Assignment: Your copy should hold the lines below from the first through the one that contains "Q201: PMOS BS250", each retyped exactly, and no pictures.

Revision tracking records:
<<<<
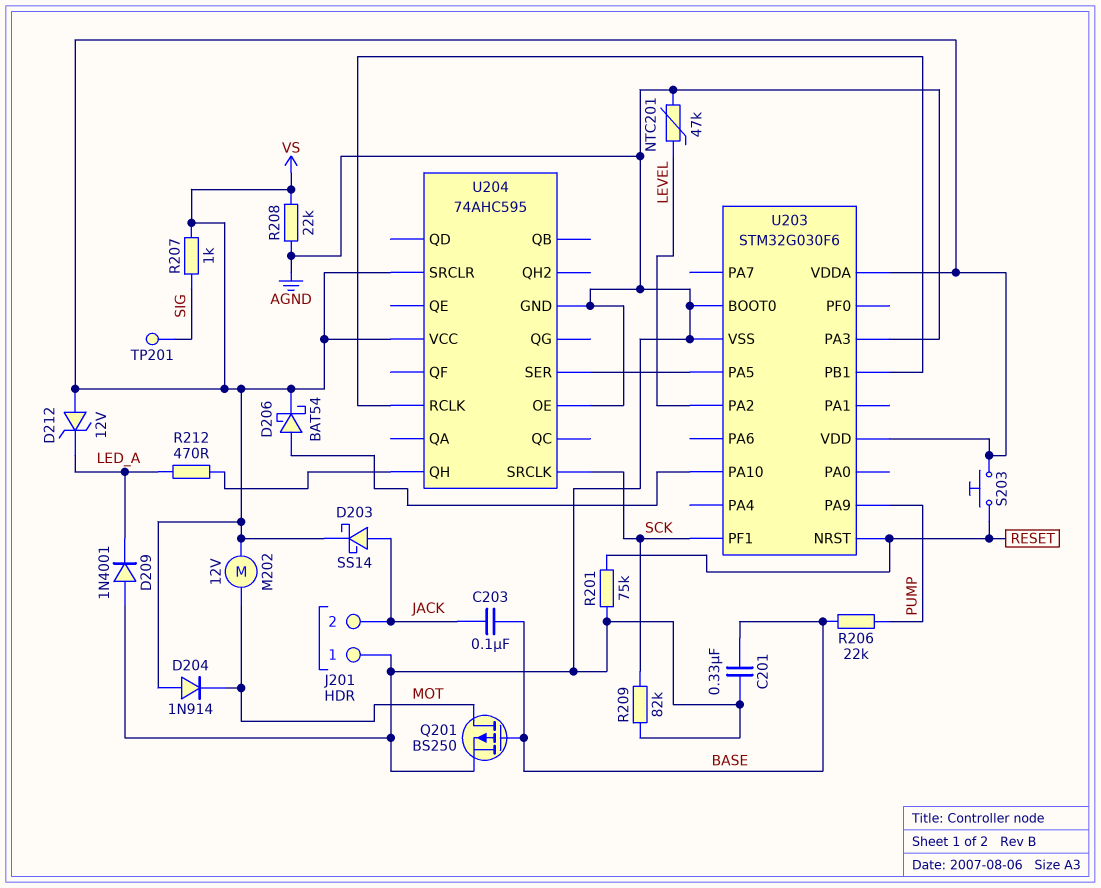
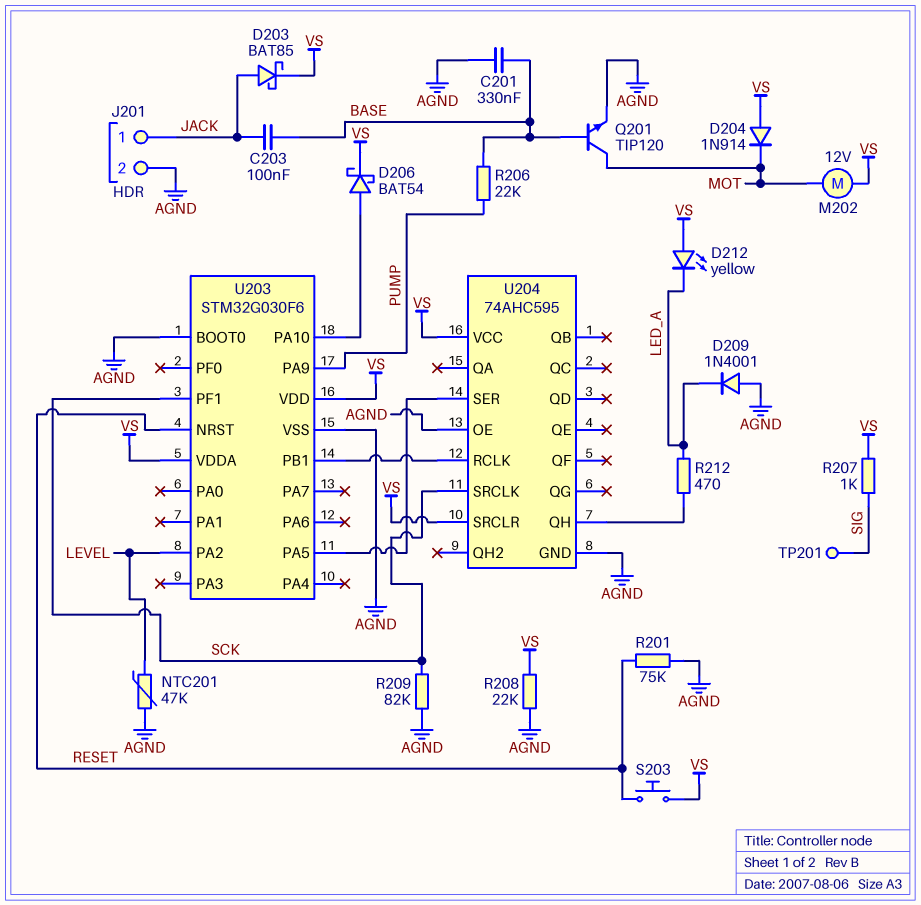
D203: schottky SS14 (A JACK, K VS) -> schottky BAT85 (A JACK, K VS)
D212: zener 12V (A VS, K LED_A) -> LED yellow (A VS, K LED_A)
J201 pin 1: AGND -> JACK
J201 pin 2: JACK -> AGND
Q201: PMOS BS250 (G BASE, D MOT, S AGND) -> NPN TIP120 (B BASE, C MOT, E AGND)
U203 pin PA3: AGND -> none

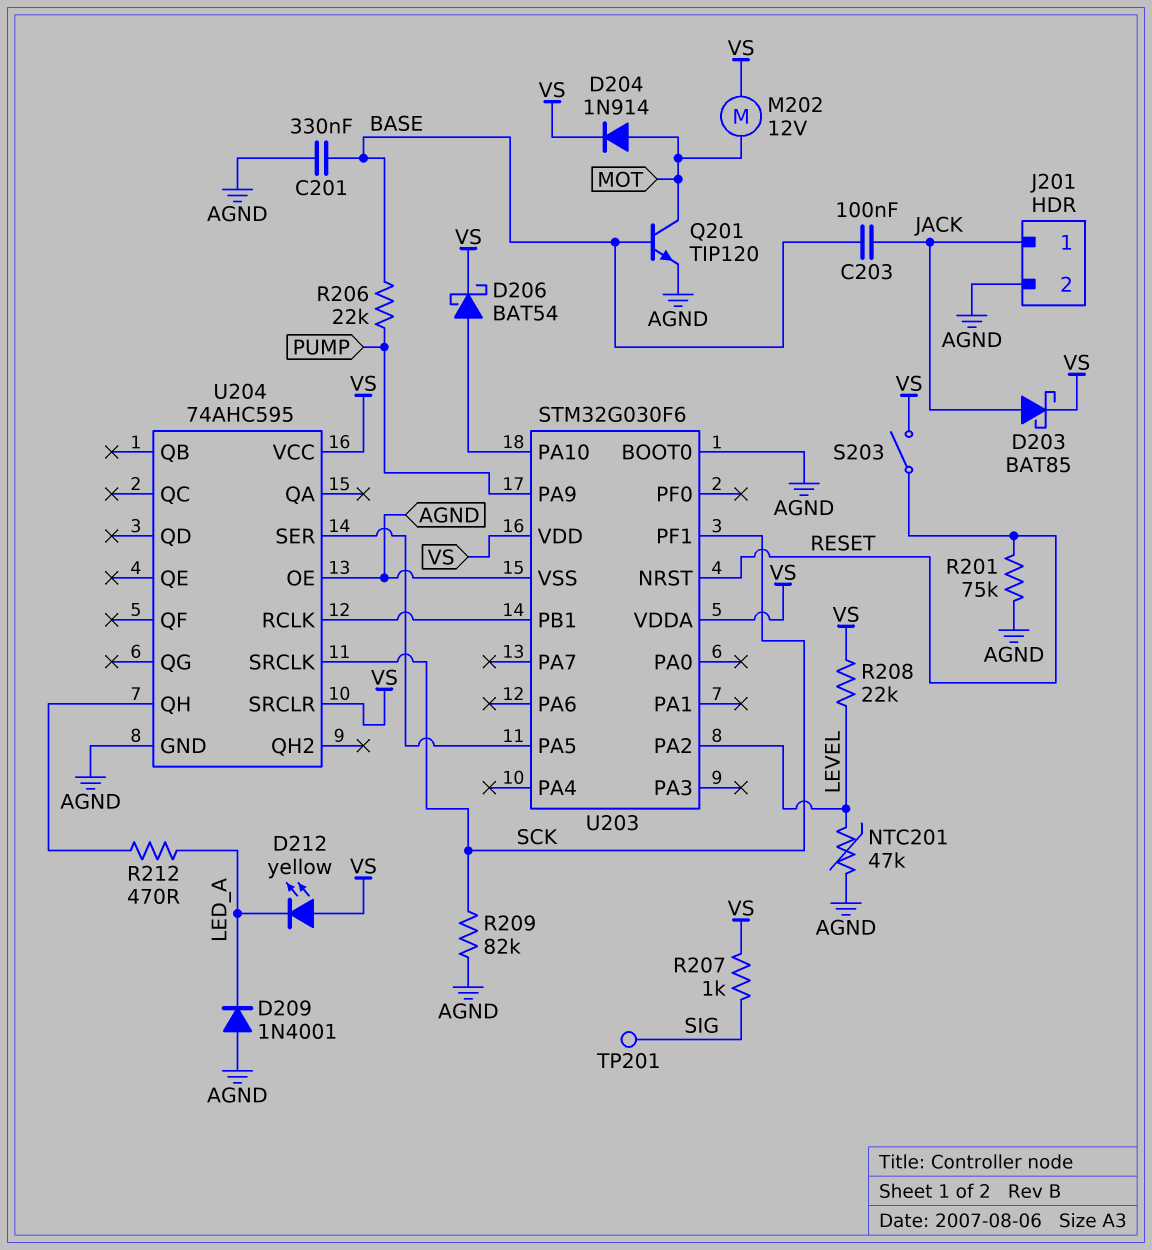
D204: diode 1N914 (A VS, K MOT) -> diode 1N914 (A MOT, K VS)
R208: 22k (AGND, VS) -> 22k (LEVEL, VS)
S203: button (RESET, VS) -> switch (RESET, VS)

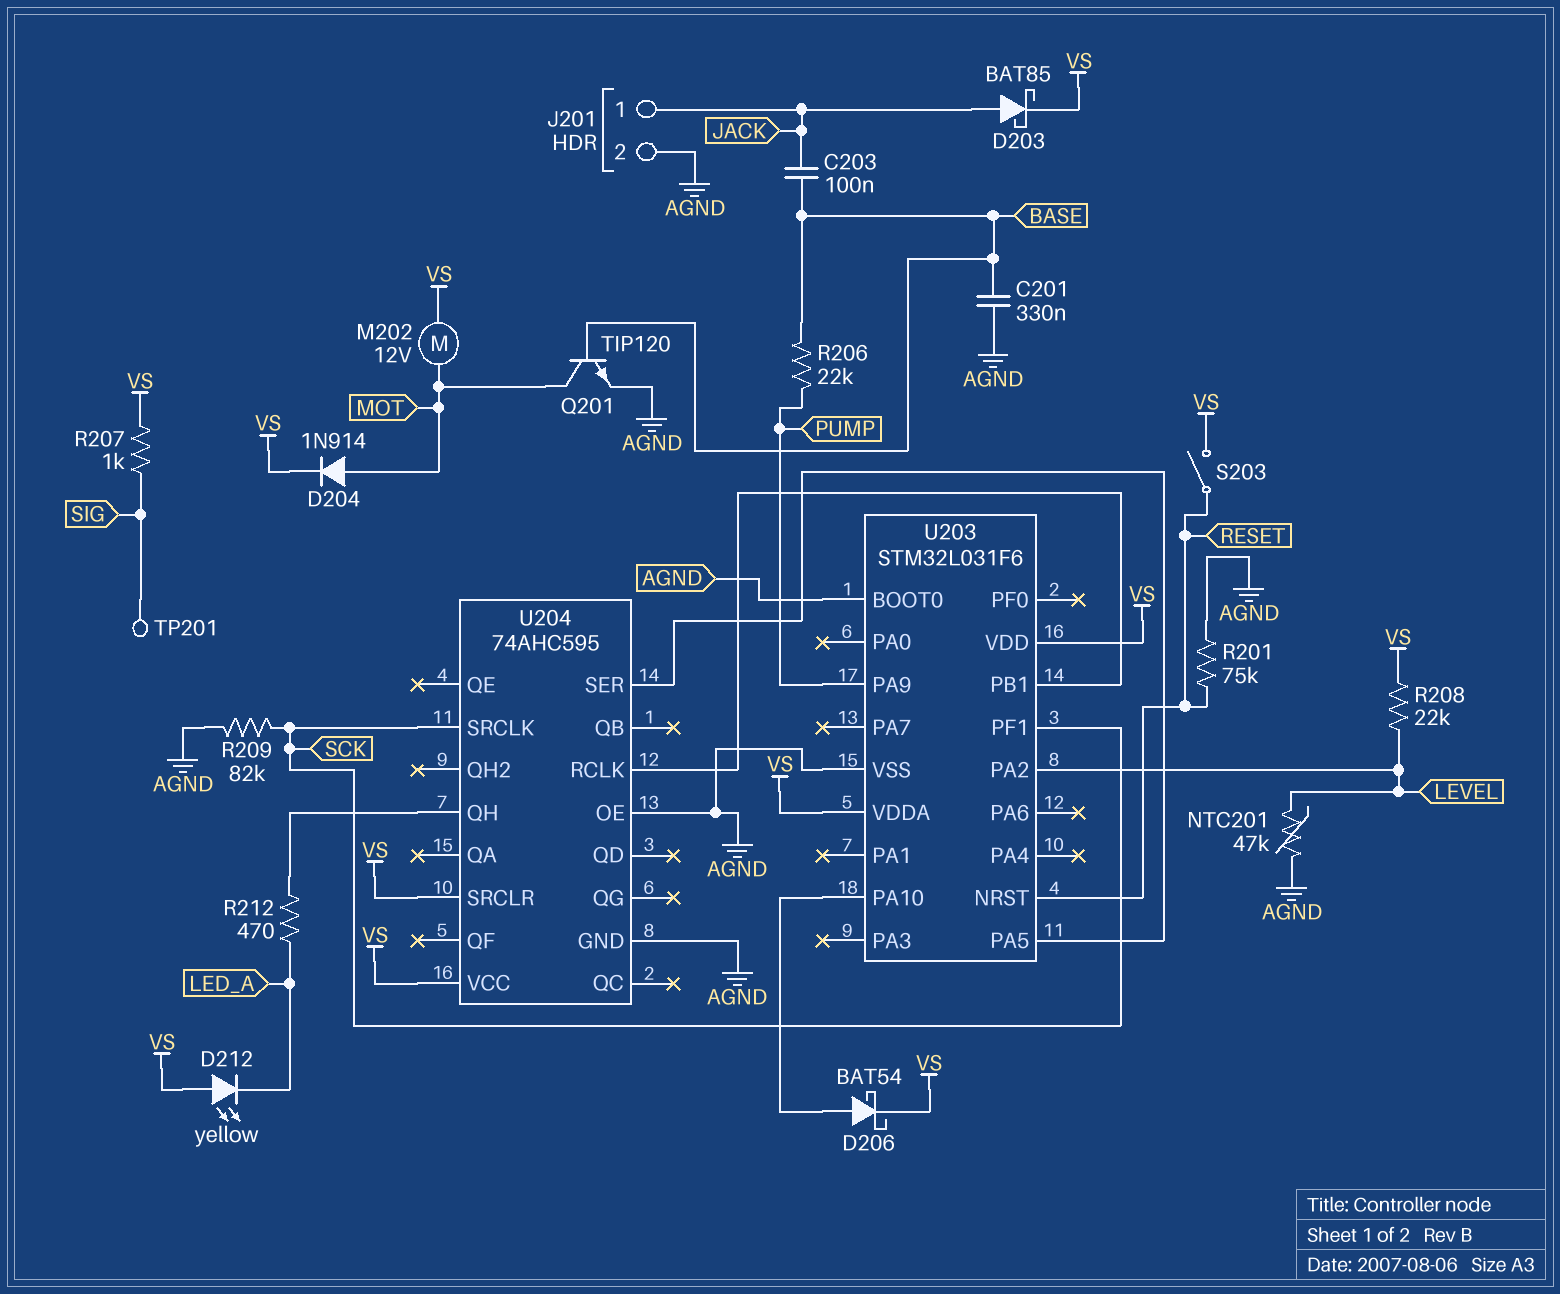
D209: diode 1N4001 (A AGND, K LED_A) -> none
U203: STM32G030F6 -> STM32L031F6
>>>>
Result for this exercise:
D203: schottky SS14 (A JACK, K VS) -> schottky BAT85 (A JACK, K VS)
D212: zener 12V (A VS, K LED_A) -> LED yellow (A VS, K LED_A)
J201 pin 1: AGND -> JACK
J201 pin 2: JACK -> AGND
Q201: PMOS BS250 (G BASE, D MOT, S AGND) -> NPN TIP120 (B BASE, C MOT, E AGND)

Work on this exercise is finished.